Scan the entries that follow and work out how many lines contain "battery". Give the number and nothing else.

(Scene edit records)

※

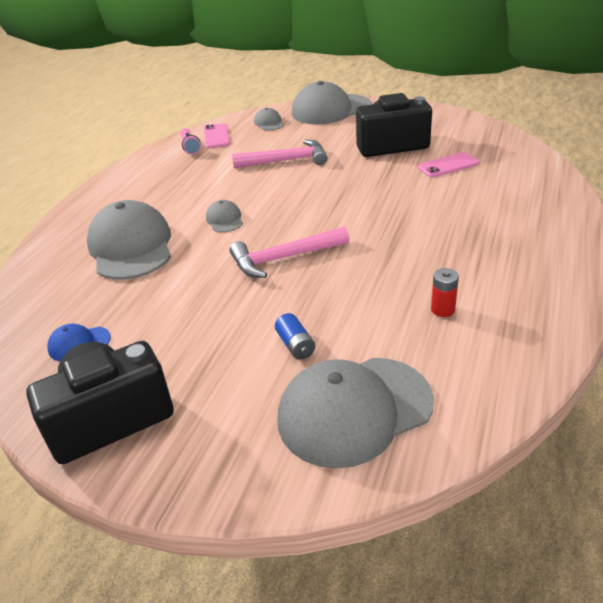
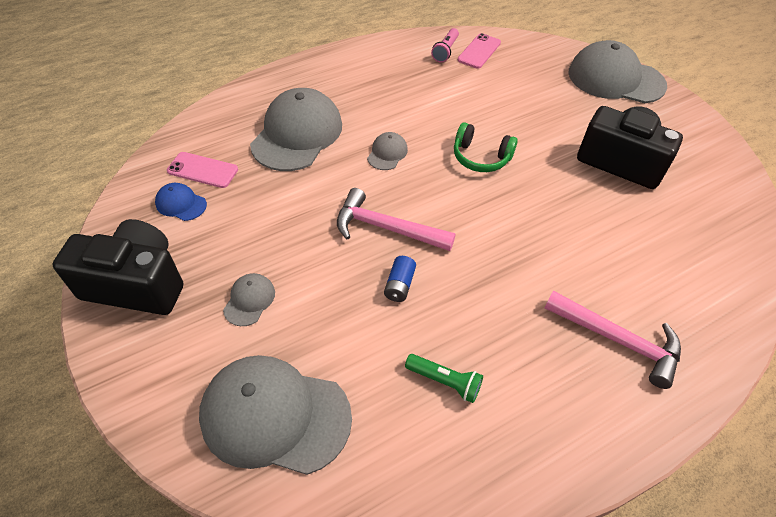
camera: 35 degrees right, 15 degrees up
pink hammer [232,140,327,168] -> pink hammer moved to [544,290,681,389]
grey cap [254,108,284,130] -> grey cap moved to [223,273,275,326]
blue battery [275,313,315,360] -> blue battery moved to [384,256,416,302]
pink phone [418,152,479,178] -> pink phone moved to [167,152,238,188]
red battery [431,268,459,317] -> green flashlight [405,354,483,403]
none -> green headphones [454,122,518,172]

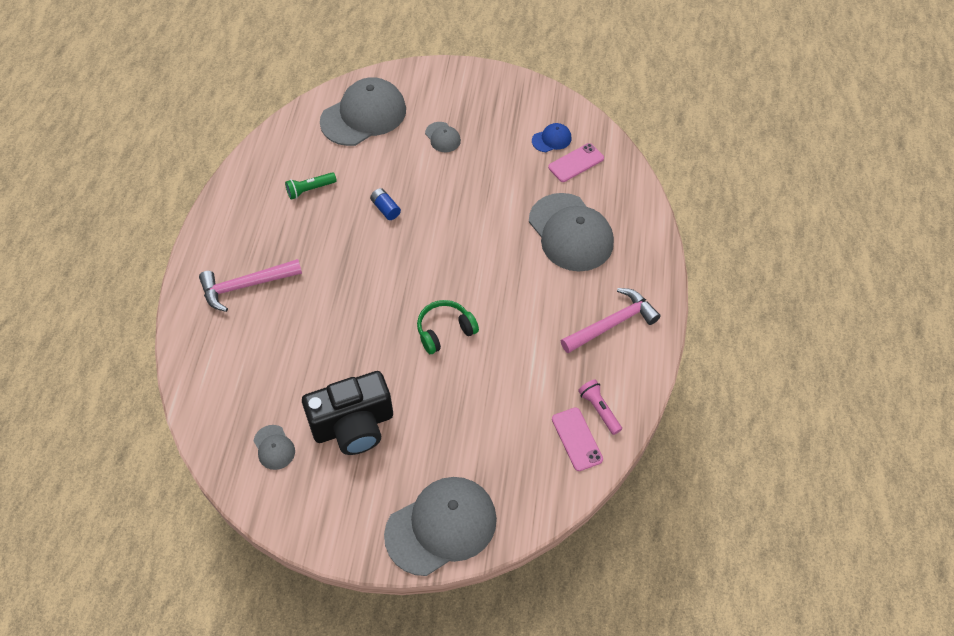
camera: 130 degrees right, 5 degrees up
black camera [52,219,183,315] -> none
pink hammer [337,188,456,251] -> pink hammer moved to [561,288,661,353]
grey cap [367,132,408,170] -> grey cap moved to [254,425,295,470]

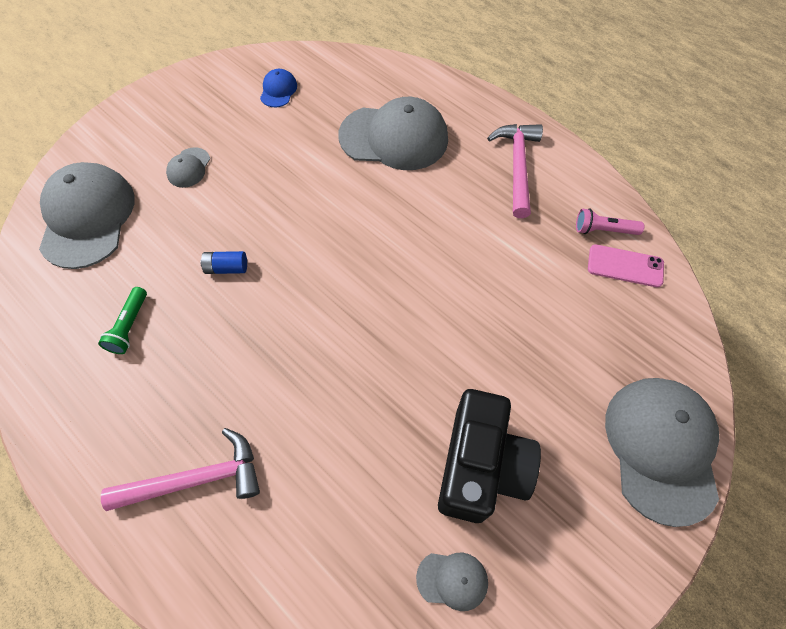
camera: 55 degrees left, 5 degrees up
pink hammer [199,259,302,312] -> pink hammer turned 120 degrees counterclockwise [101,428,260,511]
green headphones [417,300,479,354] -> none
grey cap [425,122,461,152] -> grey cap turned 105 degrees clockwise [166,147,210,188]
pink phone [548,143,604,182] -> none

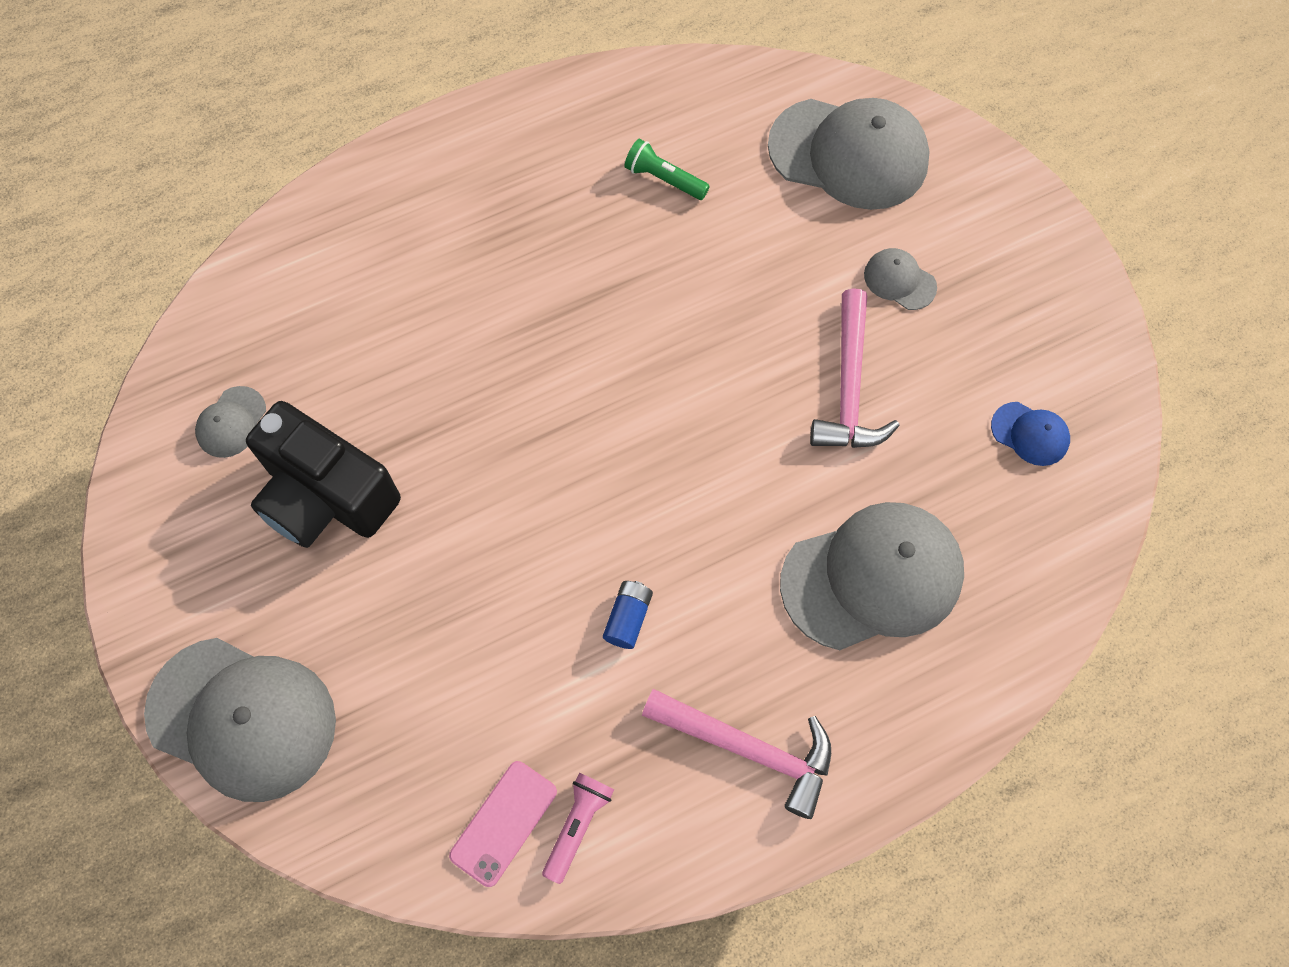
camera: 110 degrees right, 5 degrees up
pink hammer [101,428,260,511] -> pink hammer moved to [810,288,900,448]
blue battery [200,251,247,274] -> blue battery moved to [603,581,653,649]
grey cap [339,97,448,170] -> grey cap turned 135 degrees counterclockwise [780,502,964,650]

※

▶ **Task result**
3